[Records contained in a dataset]
········

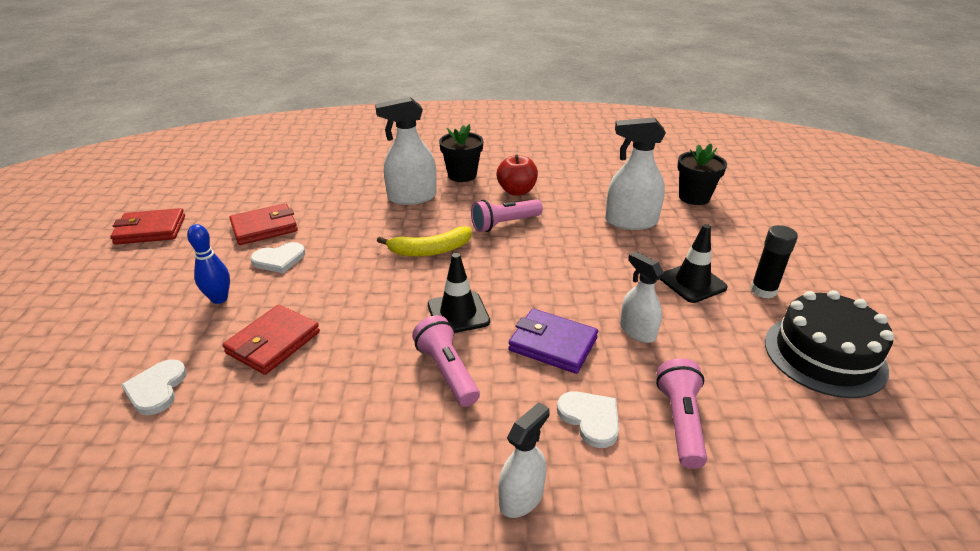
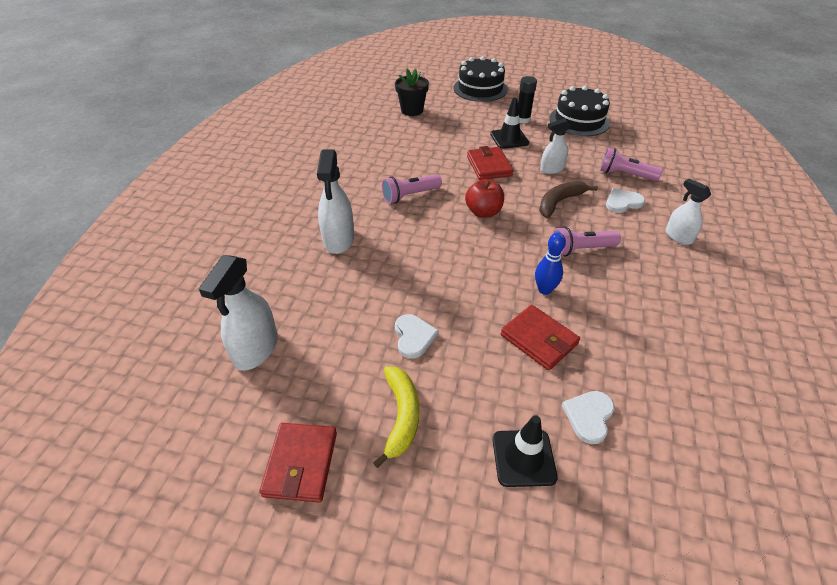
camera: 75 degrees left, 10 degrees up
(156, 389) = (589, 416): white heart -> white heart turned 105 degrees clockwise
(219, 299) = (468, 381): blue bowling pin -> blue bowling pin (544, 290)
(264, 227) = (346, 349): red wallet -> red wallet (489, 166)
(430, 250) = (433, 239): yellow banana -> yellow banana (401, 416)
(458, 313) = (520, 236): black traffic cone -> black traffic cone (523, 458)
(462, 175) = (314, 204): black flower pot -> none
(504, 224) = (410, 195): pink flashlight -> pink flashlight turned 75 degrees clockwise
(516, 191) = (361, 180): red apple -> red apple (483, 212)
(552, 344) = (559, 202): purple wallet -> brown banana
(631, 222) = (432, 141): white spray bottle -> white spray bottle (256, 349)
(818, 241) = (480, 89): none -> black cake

········

Display each line of the data where "black" occurs.

(458, 313) = (520, 236): black traffic cone -> black traffic cone (523, 458)
(462, 175) = (314, 204): black flower pot -> none
(818, 241) = (480, 89): none -> black cake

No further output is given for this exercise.